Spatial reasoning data

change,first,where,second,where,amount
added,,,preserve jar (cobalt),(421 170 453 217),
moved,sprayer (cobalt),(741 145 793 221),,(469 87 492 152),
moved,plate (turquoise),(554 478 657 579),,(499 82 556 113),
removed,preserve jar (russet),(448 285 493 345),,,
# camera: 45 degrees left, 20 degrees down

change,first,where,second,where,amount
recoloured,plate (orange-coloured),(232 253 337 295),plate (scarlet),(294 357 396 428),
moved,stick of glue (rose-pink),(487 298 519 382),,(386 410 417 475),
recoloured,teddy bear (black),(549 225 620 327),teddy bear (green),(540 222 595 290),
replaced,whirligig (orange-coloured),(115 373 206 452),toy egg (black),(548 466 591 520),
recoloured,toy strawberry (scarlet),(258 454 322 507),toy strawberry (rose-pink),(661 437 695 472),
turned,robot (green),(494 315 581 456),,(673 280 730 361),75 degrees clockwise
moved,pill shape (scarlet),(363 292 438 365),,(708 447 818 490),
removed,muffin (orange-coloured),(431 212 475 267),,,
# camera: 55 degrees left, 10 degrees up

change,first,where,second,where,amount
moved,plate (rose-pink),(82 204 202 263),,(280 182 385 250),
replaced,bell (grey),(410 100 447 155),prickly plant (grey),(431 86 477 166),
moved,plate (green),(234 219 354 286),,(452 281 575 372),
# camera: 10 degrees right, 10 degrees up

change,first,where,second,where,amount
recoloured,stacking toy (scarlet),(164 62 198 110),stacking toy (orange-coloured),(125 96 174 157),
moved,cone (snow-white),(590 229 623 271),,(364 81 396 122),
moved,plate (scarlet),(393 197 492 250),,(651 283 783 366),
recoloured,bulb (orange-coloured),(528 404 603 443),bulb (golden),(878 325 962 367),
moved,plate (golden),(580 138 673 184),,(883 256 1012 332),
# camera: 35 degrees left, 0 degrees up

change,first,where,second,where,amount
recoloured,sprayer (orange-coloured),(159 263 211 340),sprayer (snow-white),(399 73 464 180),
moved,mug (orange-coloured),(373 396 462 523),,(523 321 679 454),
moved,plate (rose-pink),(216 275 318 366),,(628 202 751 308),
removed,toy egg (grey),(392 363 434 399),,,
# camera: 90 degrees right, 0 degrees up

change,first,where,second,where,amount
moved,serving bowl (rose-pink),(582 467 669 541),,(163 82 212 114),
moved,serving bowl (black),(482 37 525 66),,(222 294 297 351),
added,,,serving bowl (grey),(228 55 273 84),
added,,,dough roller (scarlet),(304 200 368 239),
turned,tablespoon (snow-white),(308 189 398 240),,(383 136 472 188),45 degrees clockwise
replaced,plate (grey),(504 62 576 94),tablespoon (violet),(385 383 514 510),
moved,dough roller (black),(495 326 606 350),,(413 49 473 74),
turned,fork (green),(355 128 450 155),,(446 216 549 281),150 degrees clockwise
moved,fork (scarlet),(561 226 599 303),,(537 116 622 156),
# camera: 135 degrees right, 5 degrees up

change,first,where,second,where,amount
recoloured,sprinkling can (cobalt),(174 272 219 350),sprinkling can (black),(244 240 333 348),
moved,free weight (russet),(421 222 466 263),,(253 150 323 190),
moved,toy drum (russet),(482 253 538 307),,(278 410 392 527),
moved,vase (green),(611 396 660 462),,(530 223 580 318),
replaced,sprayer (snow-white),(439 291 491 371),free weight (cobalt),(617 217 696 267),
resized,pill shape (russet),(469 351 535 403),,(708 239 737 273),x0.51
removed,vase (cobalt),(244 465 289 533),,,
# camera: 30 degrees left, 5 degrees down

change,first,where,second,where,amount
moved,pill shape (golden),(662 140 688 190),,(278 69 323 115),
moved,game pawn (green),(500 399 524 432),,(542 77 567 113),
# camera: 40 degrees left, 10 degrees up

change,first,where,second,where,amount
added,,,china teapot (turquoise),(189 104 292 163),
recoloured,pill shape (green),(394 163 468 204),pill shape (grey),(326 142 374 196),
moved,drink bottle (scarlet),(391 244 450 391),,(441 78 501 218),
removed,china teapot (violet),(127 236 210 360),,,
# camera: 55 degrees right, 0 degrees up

◆ Aim of the task ◆
All lines above in which the word "turned" occurs should be identified and copied.

◆ Response for this exercise ◆
turned,robot (green),(494 315 581 456),,(673 280 730 361),75 degrees clockwise
turned,tablespoon (snow-white),(308 189 398 240),,(383 136 472 188),45 degrees clockwise
turned,fork (green),(355 128 450 155),,(446 216 549 281),150 degrees clockwise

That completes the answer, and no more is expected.